Start of Provided records

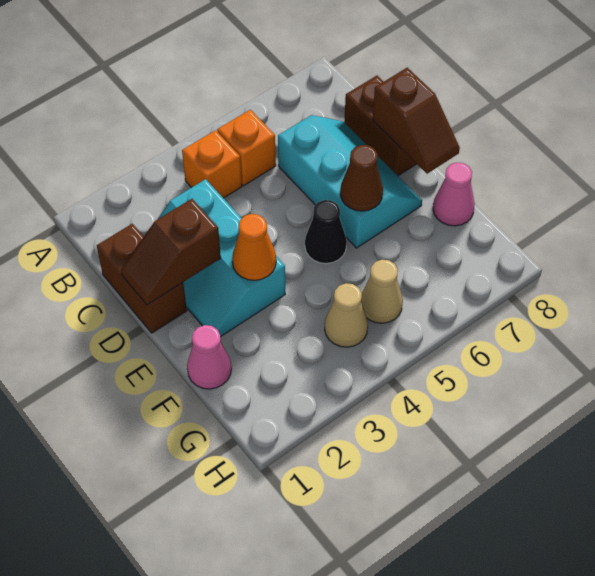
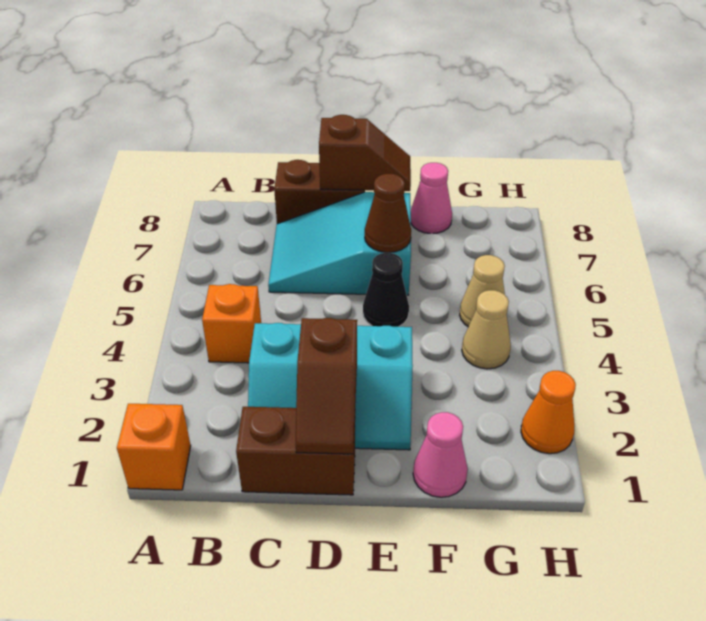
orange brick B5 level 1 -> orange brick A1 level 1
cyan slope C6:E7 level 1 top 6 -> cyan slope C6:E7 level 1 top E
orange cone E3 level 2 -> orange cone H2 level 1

End of Provided records
Start of Provided records

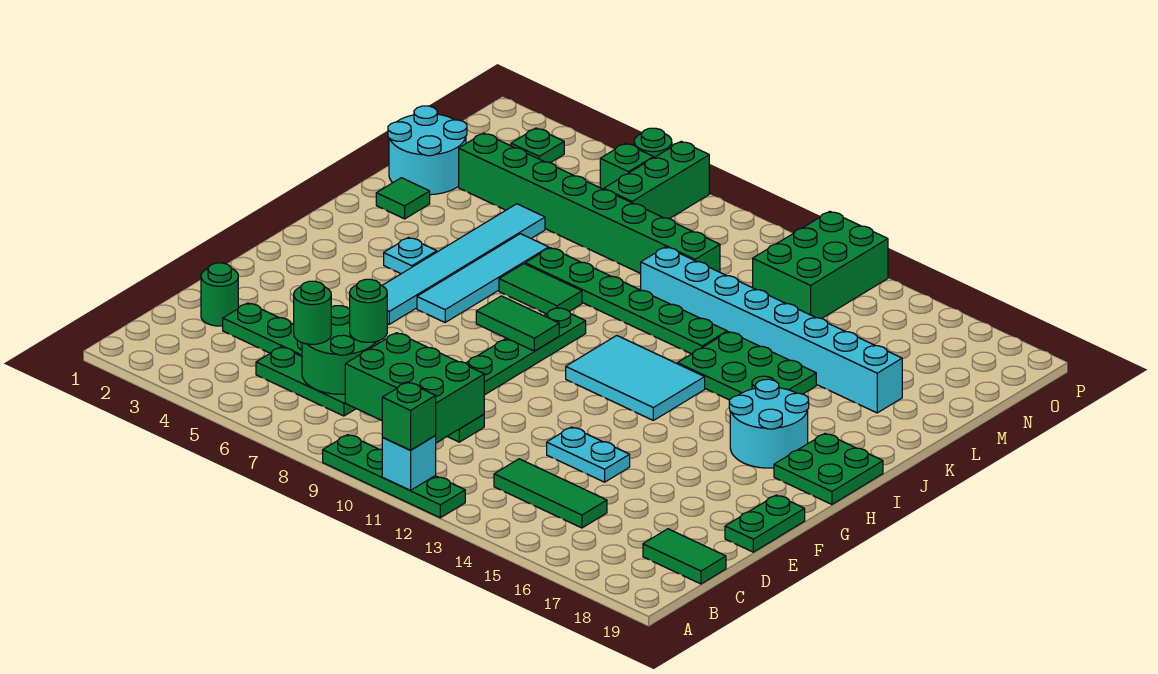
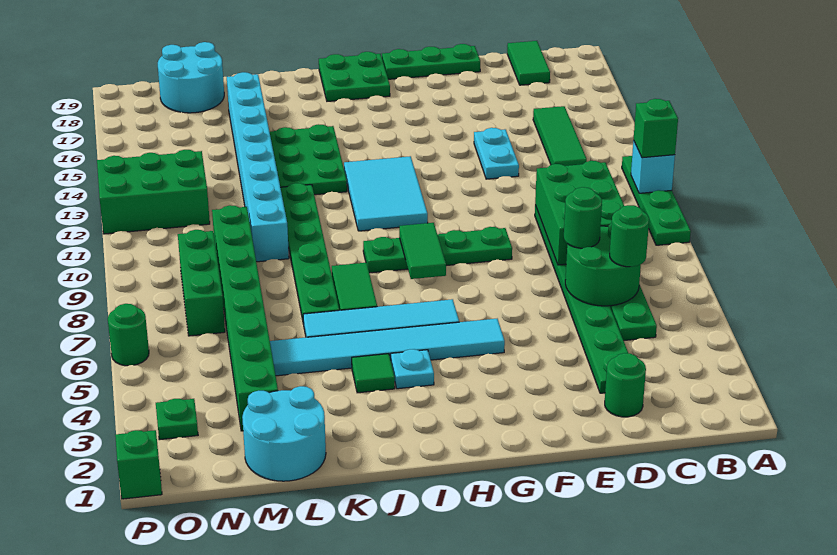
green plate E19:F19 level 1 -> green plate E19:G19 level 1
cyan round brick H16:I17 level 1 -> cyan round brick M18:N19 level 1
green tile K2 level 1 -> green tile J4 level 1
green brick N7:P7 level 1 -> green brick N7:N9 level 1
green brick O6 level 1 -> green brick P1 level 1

End of Provided records
Start of Provided records

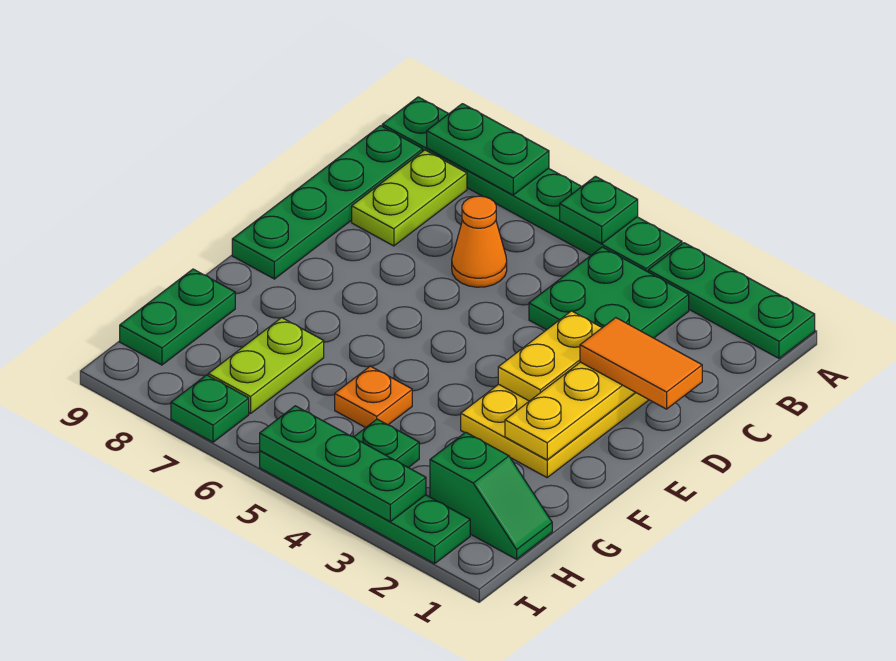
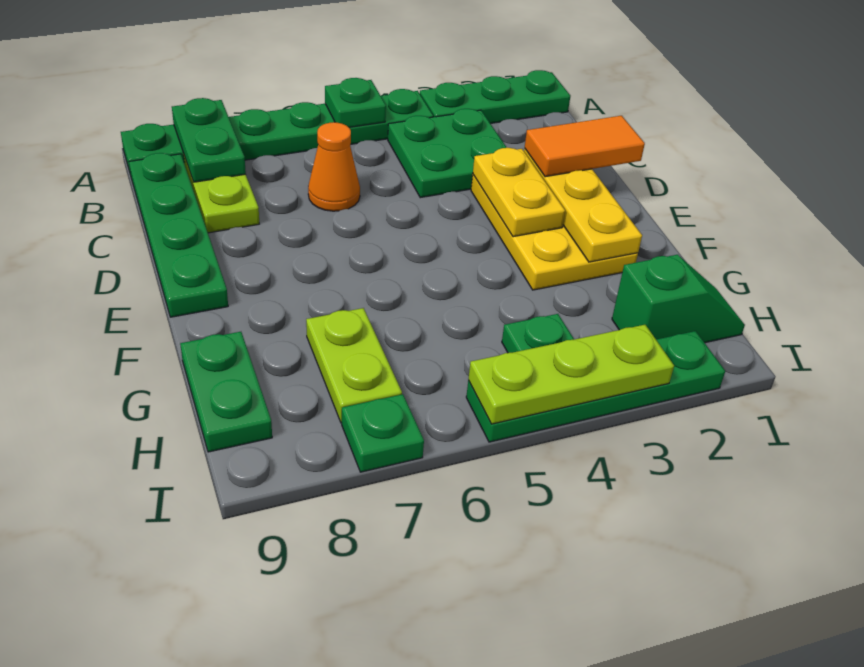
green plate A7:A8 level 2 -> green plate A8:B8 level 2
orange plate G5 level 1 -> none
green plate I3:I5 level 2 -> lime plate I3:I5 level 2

End of Provided records

**Work item:**
In the listing above, transcribe exactly everything from the line containing "orange brick B5" down to the line containing "orange cone E3", including both and nothing more.

**Exercise solution:**
orange brick B5 level 1 -> orange brick A1 level 1
cyan slope C6:E7 level 1 top 6 -> cyan slope C6:E7 level 1 top E
orange cone E3 level 2 -> orange cone H2 level 1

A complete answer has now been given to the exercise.